All of the data, word for word and free of pictures, is the expected result.

----- Given material -----

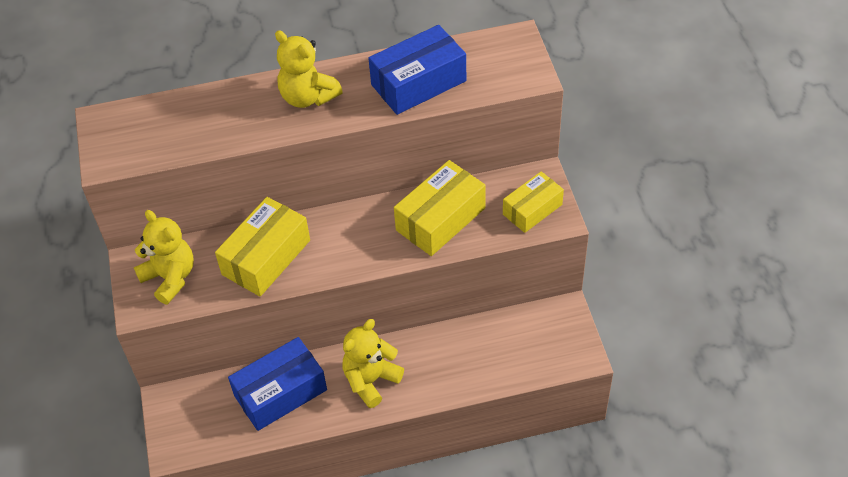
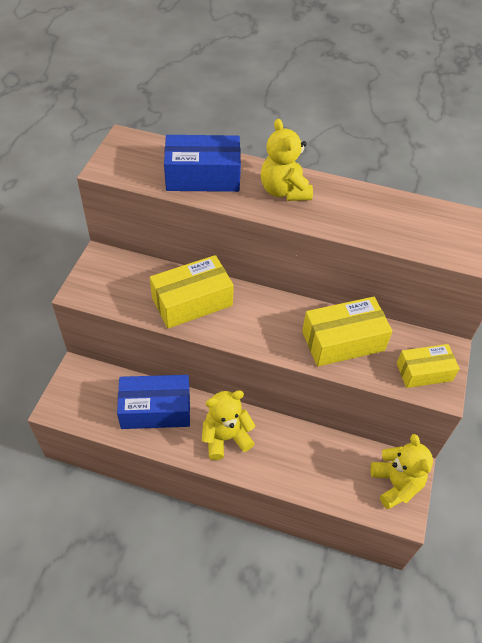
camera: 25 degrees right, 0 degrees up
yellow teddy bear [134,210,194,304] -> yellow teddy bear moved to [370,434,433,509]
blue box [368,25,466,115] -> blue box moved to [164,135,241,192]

-----

**Answer section**
camera: 25 degrees right, 0 degrees up
yellow teddy bear [134,210,194,304] -> yellow teddy bear moved to [370,434,433,509]
blue box [368,25,466,115] -> blue box moved to [164,135,241,192]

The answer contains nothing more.